● **Available data**
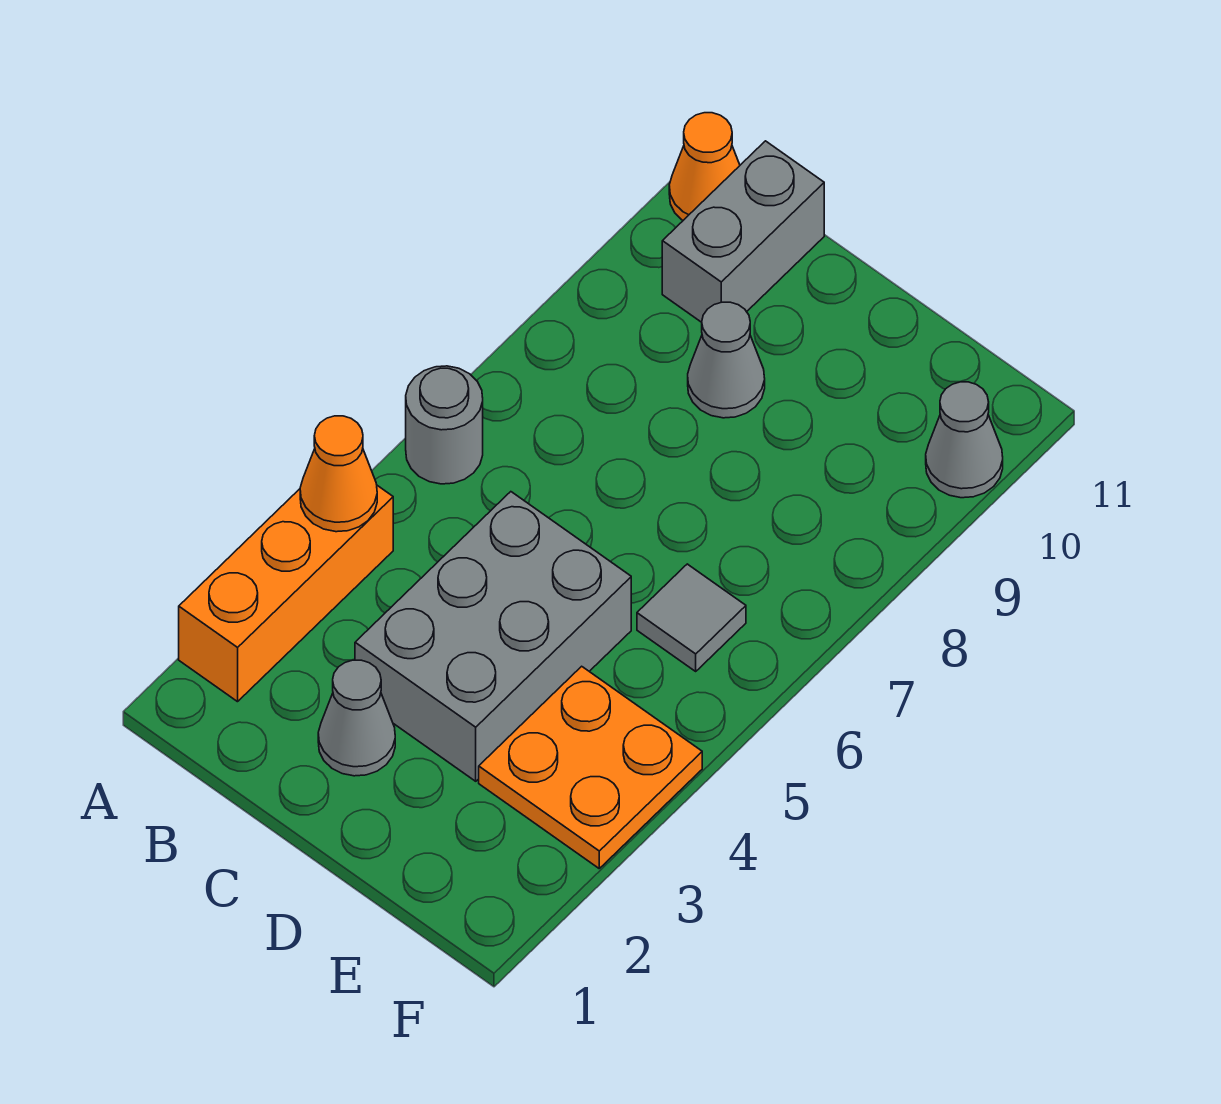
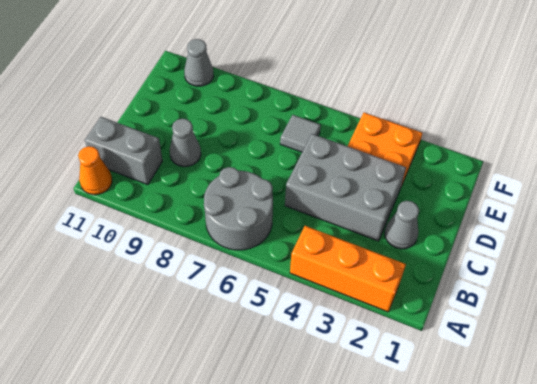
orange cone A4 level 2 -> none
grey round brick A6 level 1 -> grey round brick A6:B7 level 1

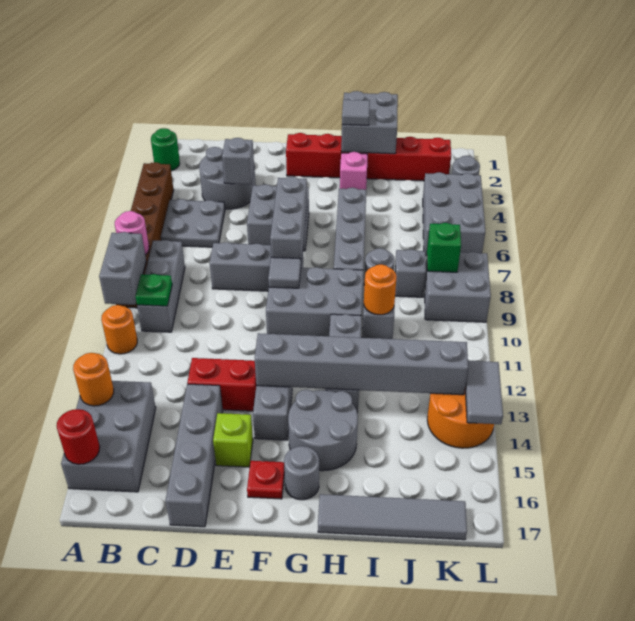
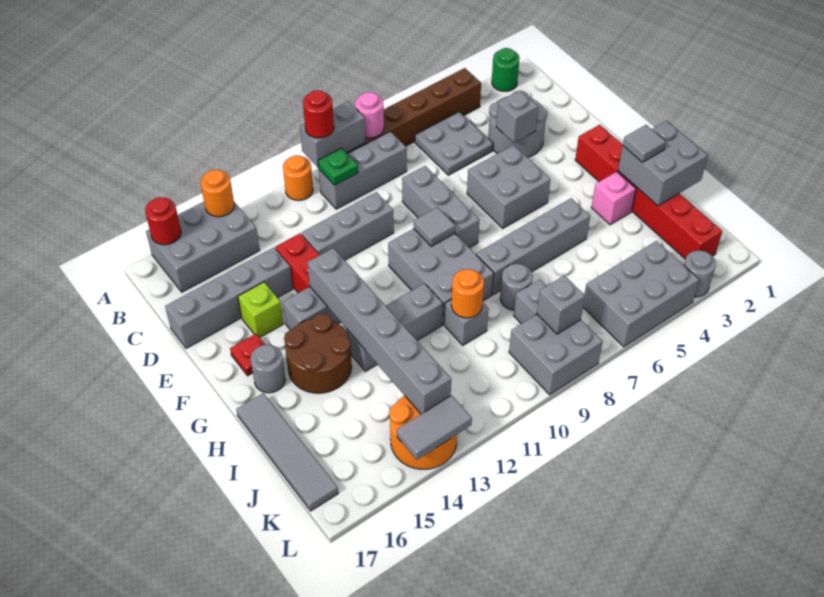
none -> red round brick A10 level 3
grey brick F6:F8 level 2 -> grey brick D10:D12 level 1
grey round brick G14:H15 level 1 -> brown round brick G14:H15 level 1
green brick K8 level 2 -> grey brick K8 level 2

● **Assignment**
When you retype the listing above, keep each line exactly as written and drop the pictures.

● **Solution**
orange cone A4 level 2 -> none
grey round brick A6 level 1 -> grey round brick A6:B7 level 1

none -> red round brick A10 level 3
grey brick F6:F8 level 2 -> grey brick D10:D12 level 1
grey round brick G14:H15 level 1 -> brown round brick G14:H15 level 1
green brick K8 level 2 -> grey brick K8 level 2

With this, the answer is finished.